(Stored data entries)

= = = = =

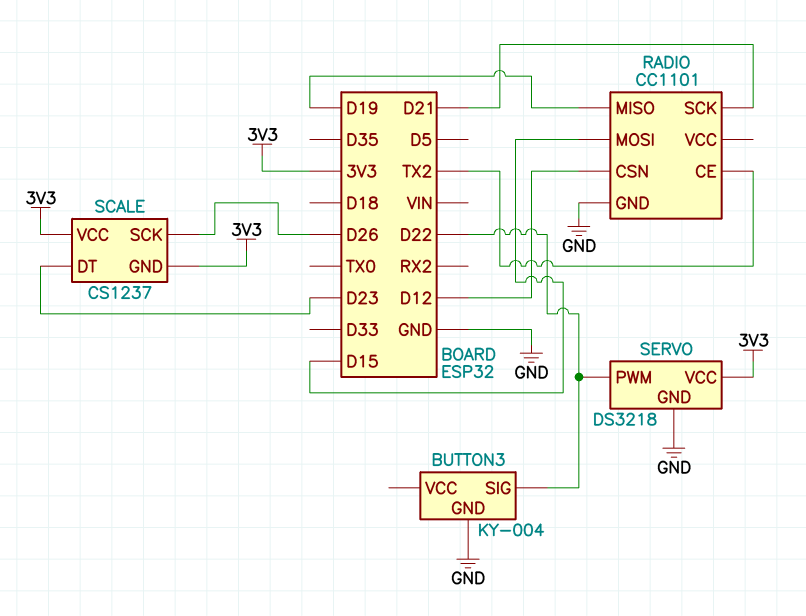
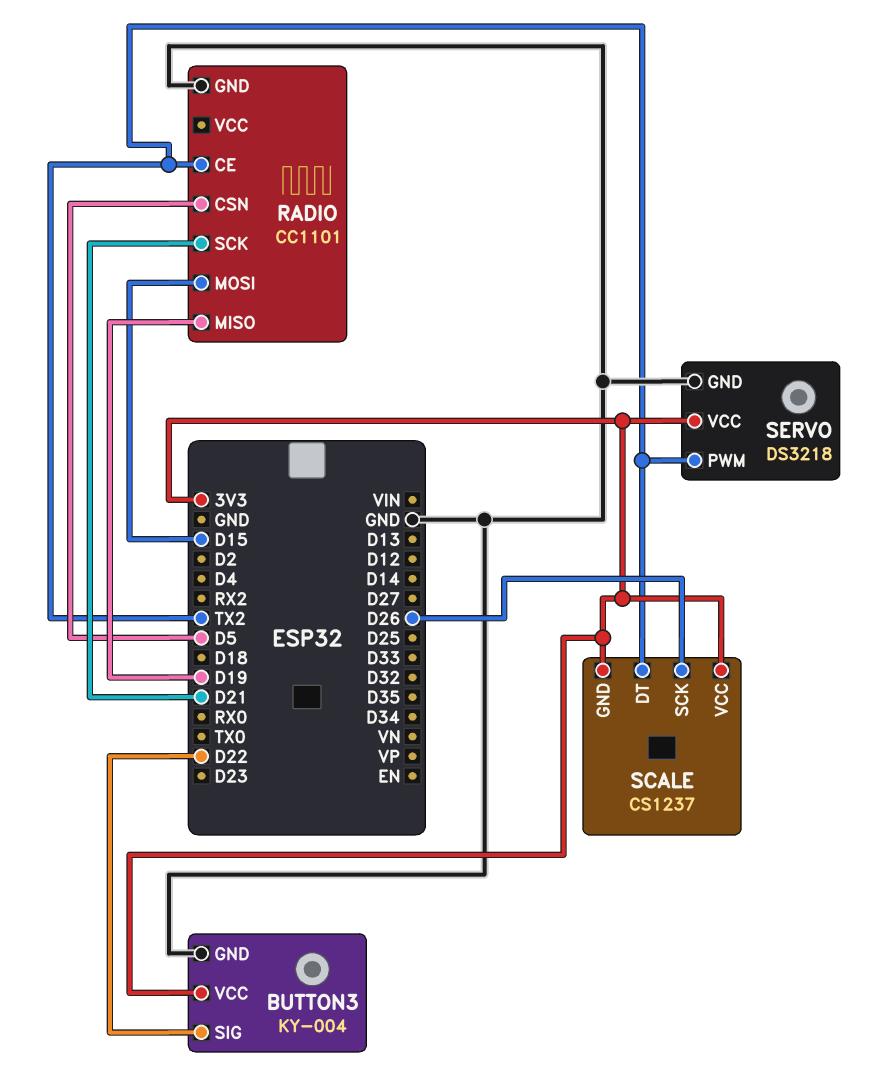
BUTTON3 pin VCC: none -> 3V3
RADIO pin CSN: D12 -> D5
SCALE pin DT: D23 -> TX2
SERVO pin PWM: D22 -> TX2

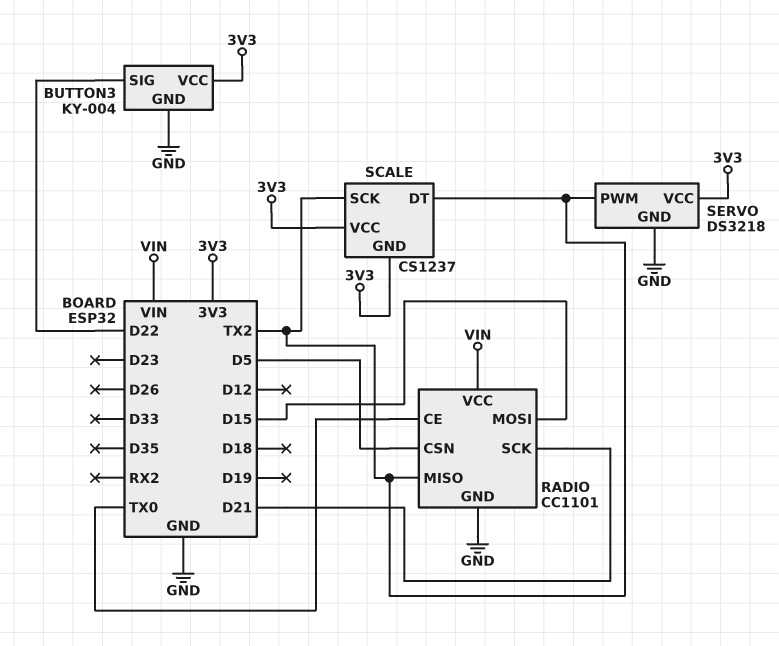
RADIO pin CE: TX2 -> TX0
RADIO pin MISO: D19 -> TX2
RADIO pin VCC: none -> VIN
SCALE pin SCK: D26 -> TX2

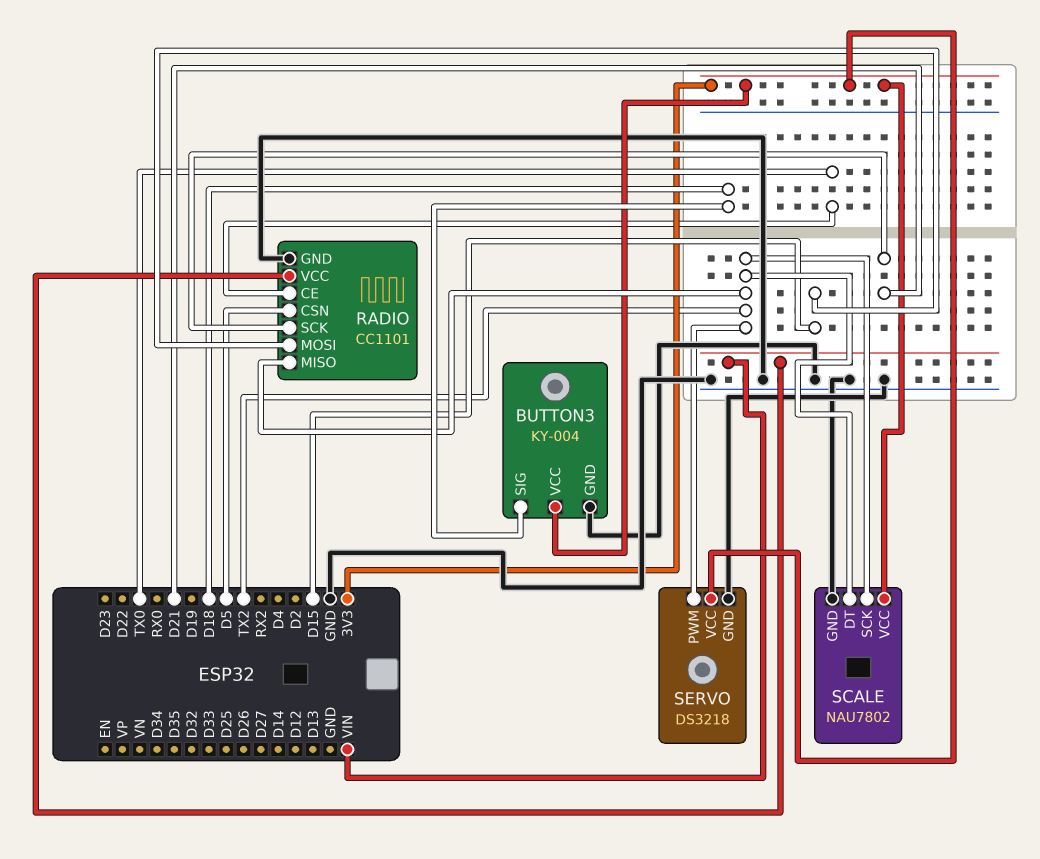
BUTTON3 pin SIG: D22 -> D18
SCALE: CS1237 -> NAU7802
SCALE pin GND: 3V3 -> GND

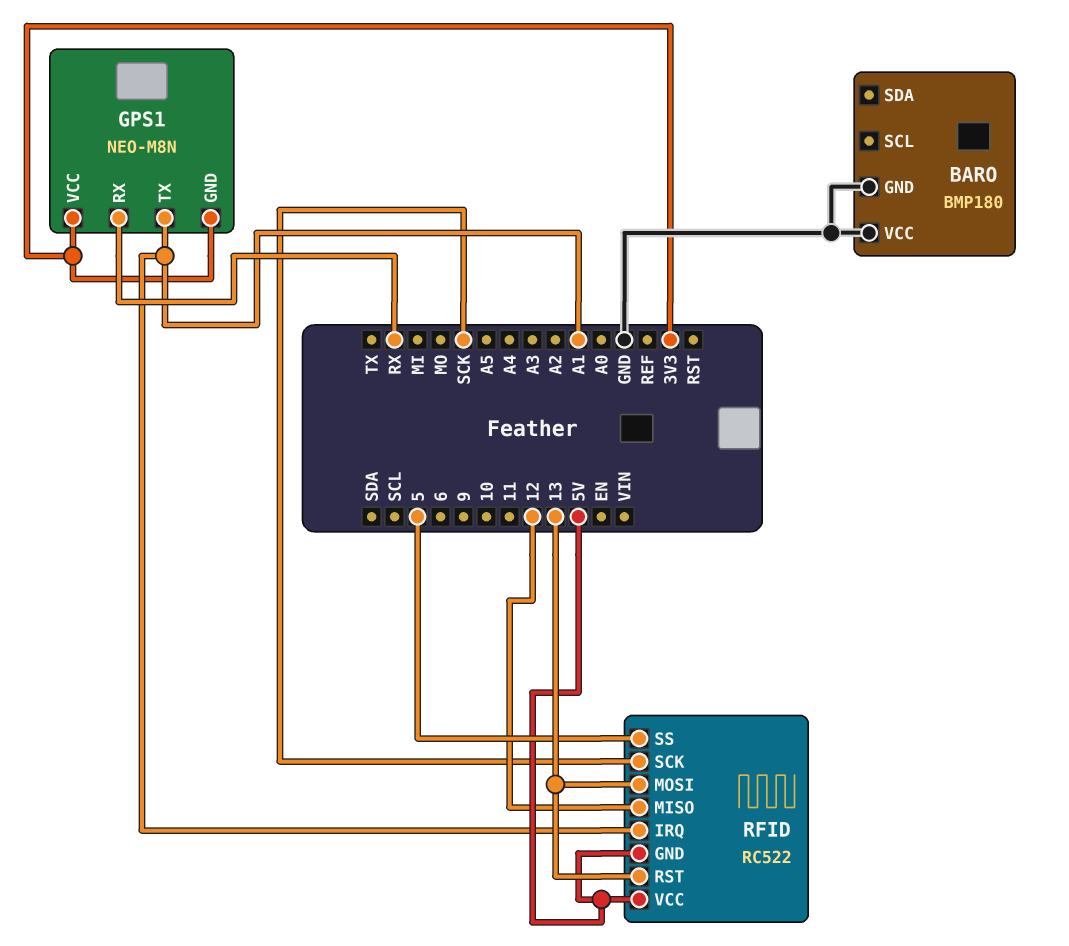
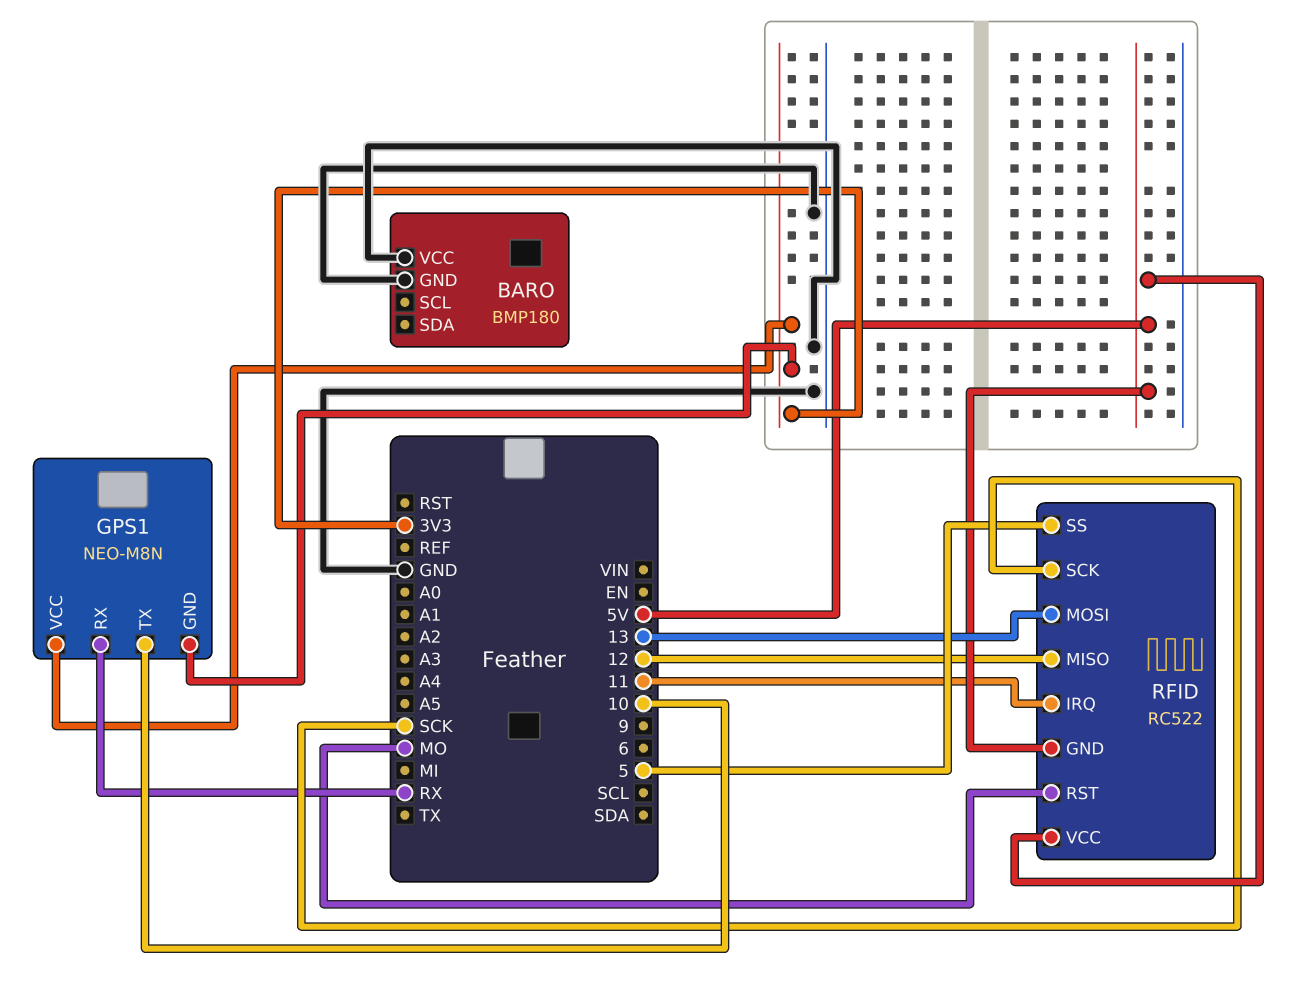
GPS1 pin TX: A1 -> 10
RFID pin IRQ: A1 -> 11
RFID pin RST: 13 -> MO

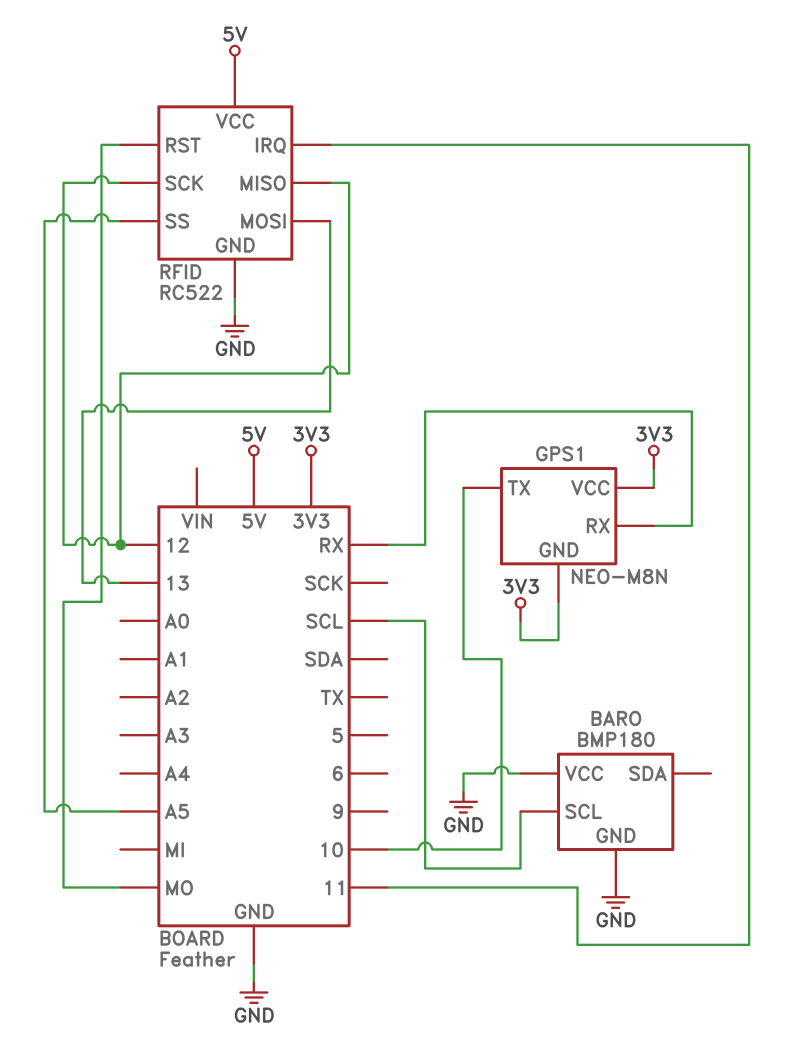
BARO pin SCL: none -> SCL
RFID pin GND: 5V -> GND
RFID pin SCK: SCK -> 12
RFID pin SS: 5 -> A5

= = = = =

Include the first line of the records, the line containing "BUTTON3 pin SIG: D22 -> D18", and every line between them, repeated exactly. Skip the pictures.

BUTTON3 pin VCC: none -> 3V3
RADIO pin CSN: D12 -> D5
SCALE pin DT: D23 -> TX2
SERVO pin PWM: D22 -> TX2

RADIO pin CE: TX2 -> TX0
RADIO pin MISO: D19 -> TX2
RADIO pin VCC: none -> VIN
SCALE pin SCK: D26 -> TX2

BUTTON3 pin SIG: D22 -> D18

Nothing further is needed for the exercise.